----- Records to process
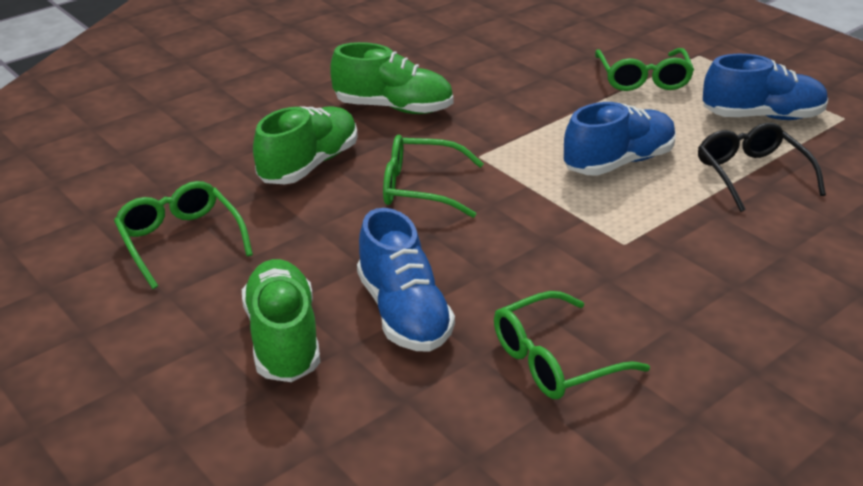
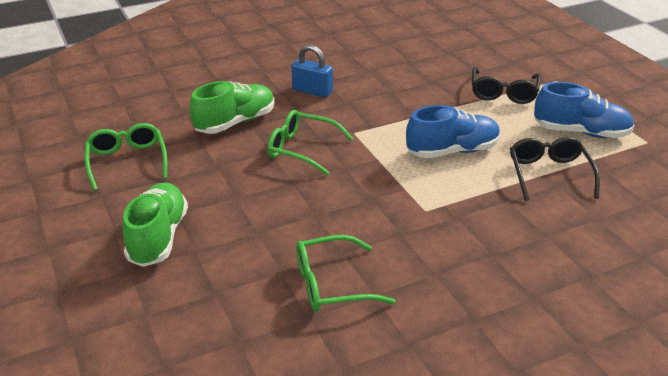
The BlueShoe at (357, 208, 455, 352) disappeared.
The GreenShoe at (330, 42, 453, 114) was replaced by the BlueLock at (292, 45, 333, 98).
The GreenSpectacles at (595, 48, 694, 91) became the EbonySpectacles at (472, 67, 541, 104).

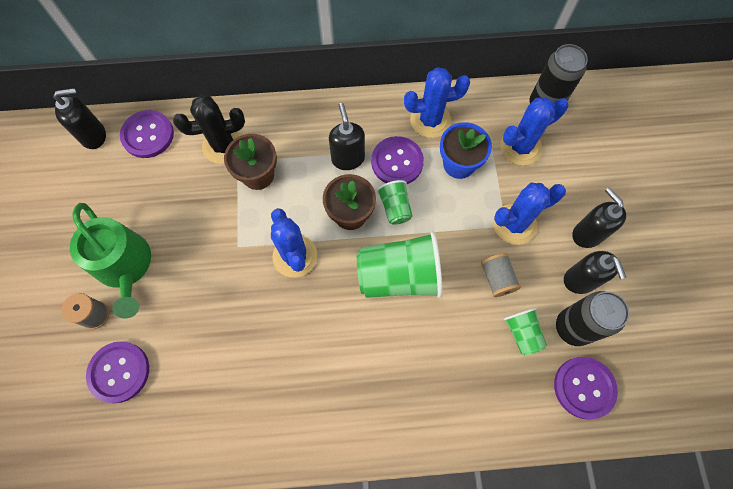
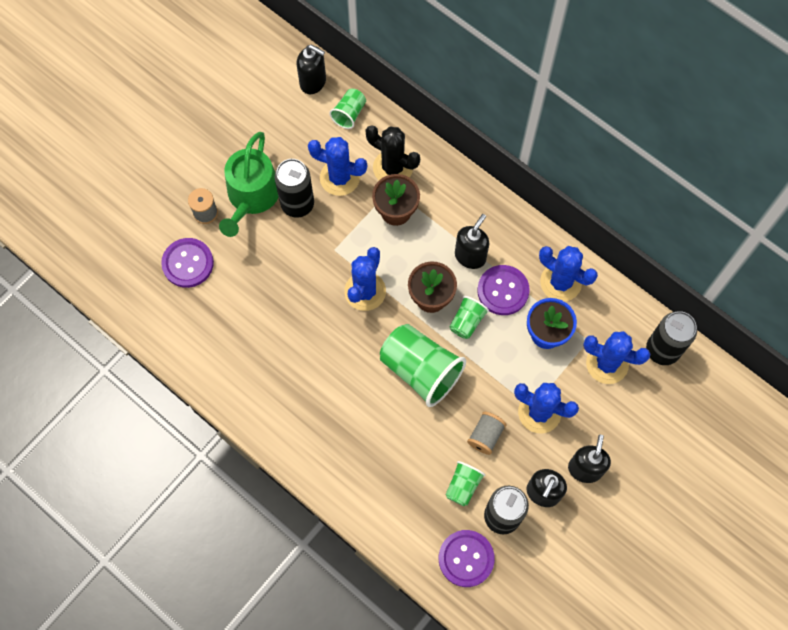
The EbonySodaCan at (274, 159, 314, 218) appeared.
The BlueSaguaroCactus at (308, 137, 367, 196) appeared.
The RoyalPurpleSewingButton at (120, 110, 174, 158) was replaced by the GreenTumbler at (329, 89, 366, 129).

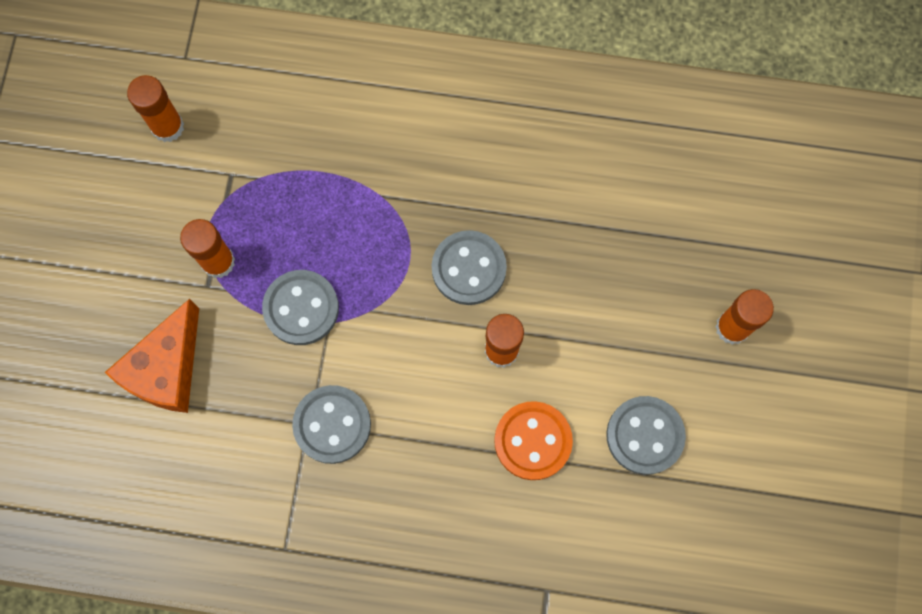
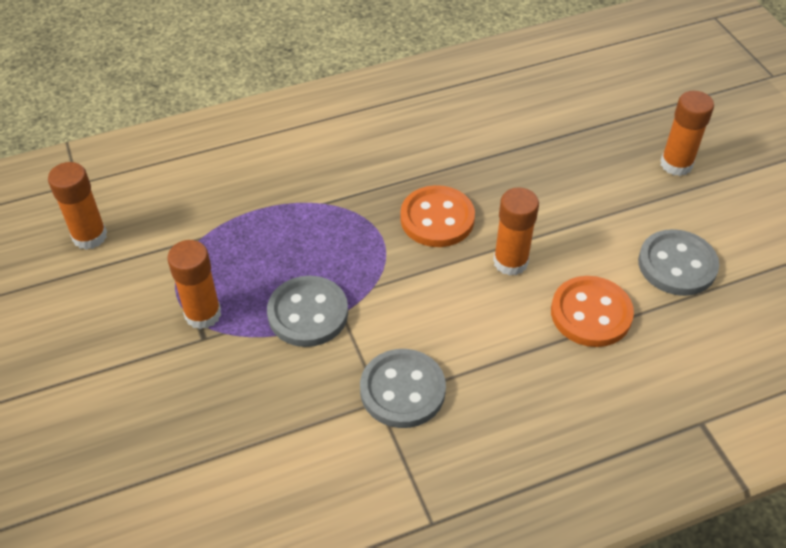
The OrangeColouredCheese at (105, 299, 199, 413) disappeared.
The AshGreySewingButton at (432, 230, 507, 305) became the OrangeColouredSewingButton at (400, 185, 475, 247).

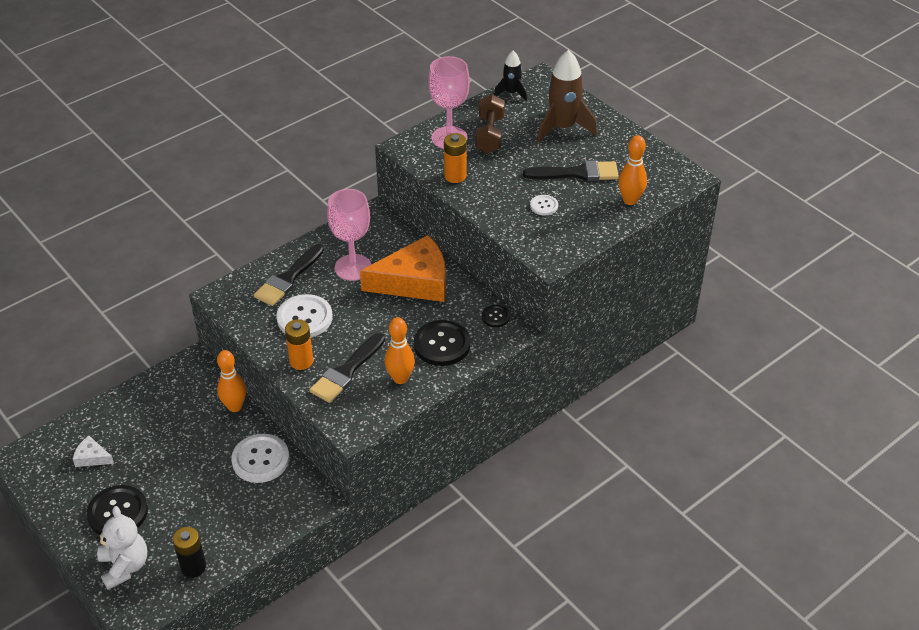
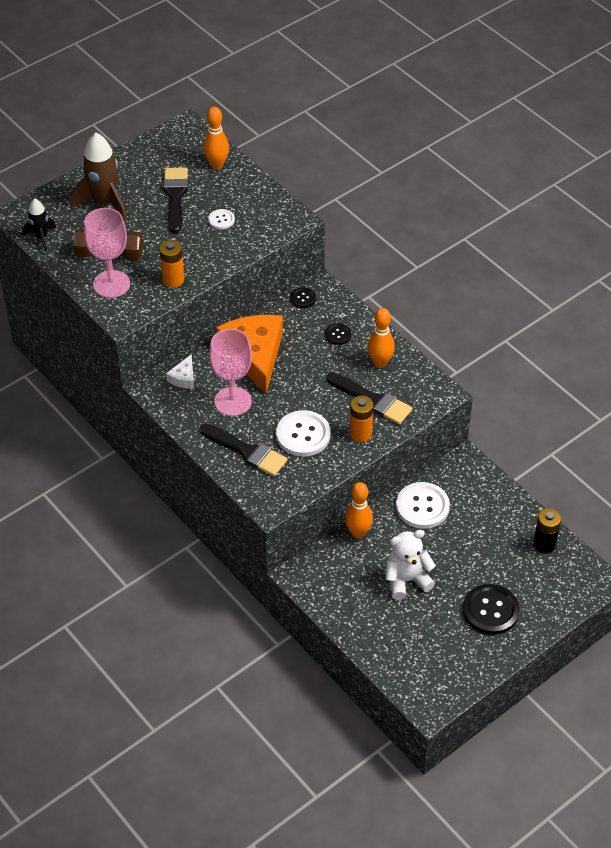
The PureWhiteCheese moved from (73, 436, 114, 467) to (166, 354, 194, 388).
The PureWhiteTeddy moved from (96, 506, 147, 590) to (385, 530, 436, 600).
The EbonySewingButton at (414, 320, 470, 366) changed to 0.51 times the size.

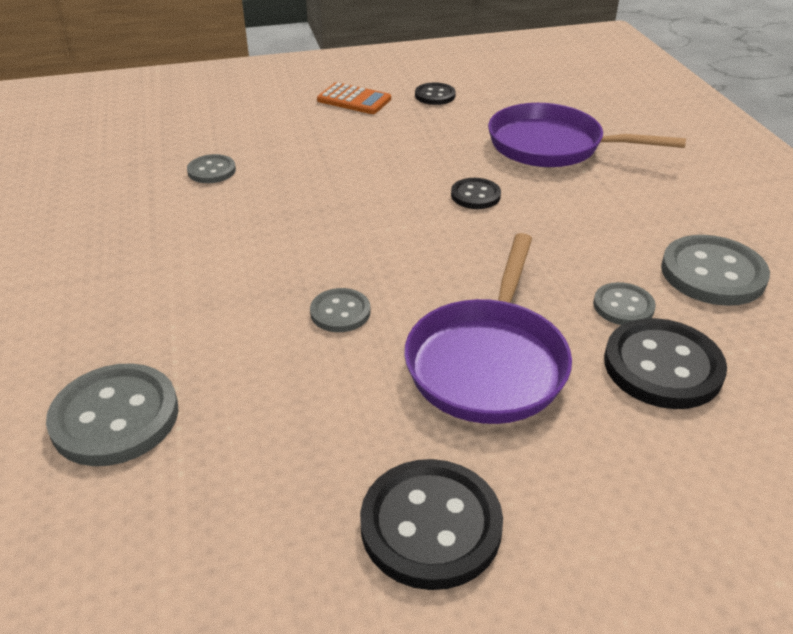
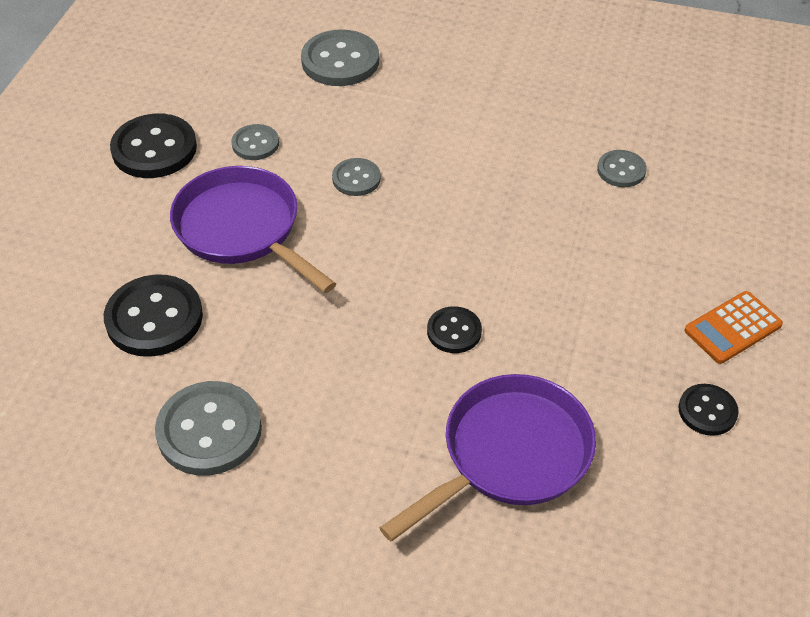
The AshGreySewingButton moved from (593, 282, 656, 325) to (231, 124, 279, 160).

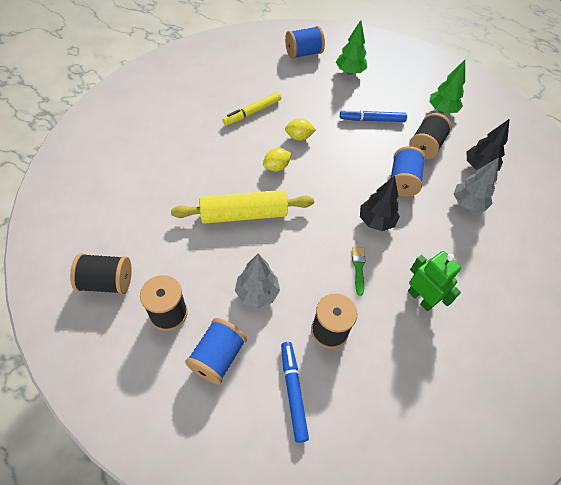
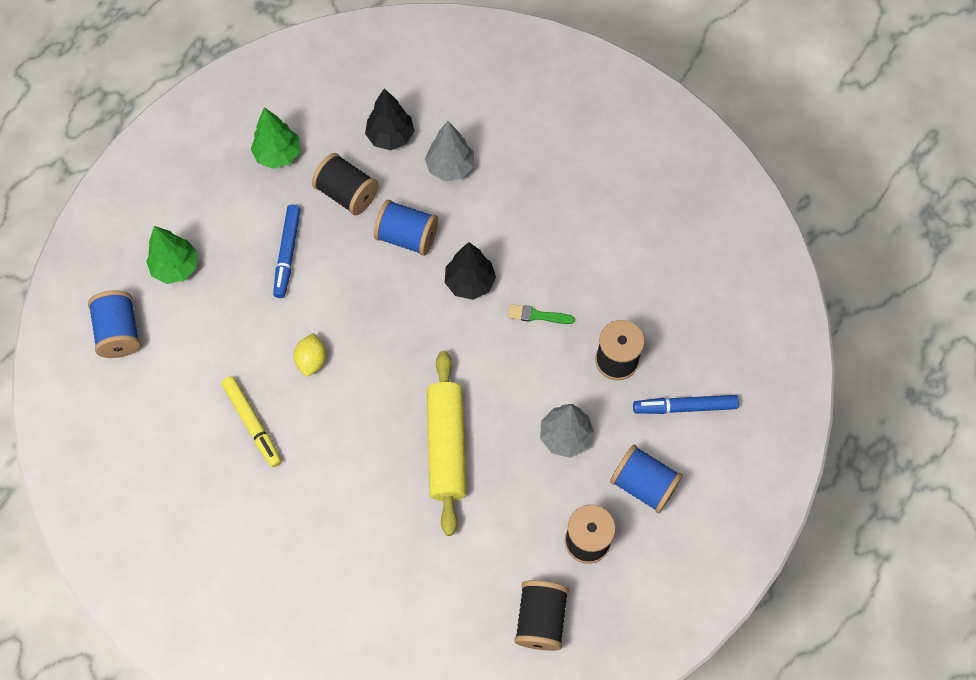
The BrightYellowToyLemon at (263, 148, 291, 171) disappeared.
The GreenRobot at (408, 251, 461, 311) disappeared.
----------
» **Work request**:
An exact copy of the lines from the one with "The AshGreySewingButton at" through the last line of the records, inclusive, is required, with all pictures left out.

» **Answer below**:
The AshGreySewingButton at (432, 230, 507, 305) became the OrangeColouredSewingButton at (400, 185, 475, 247).

The PureWhiteCheese moved from (73, 436, 114, 467) to (166, 354, 194, 388).
The PureWhiteTeddy moved from (96, 506, 147, 590) to (385, 530, 436, 600).
The EbonySewingButton at (414, 320, 470, 366) changed to 0.51 times the size.

The AshGreySewingButton moved from (593, 282, 656, 325) to (231, 124, 279, 160).

The BrightYellowToyLemon at (263, 148, 291, 171) disappeared.
The GreenRobot at (408, 251, 461, 311) disappeared.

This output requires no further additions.